> _Exercise data_

————————

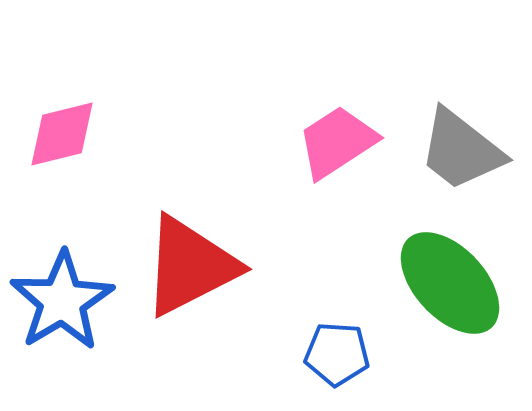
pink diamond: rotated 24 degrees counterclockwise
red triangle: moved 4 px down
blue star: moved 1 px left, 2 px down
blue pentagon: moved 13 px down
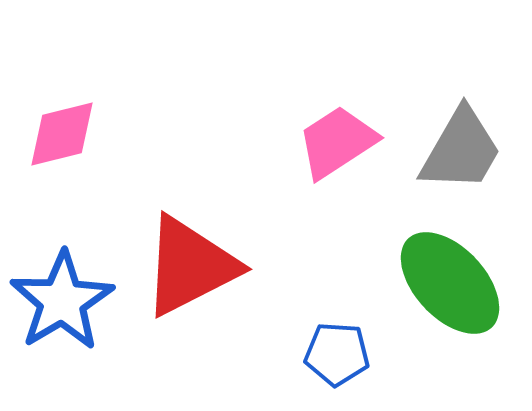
gray trapezoid: rotated 98 degrees counterclockwise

————————

> _Written task_
Convert the lines above into a JSON array of strings, with one string per line and no blank lines. Leave the pictures out of the array.

> _Reply to the exercise_
[
  "pink diamond: rotated 24 degrees counterclockwise",
  "red triangle: moved 4 px down",
  "blue star: moved 1 px left, 2 px down",
  "blue pentagon: moved 13 px down",
  "gray trapezoid: rotated 98 degrees counterclockwise"
]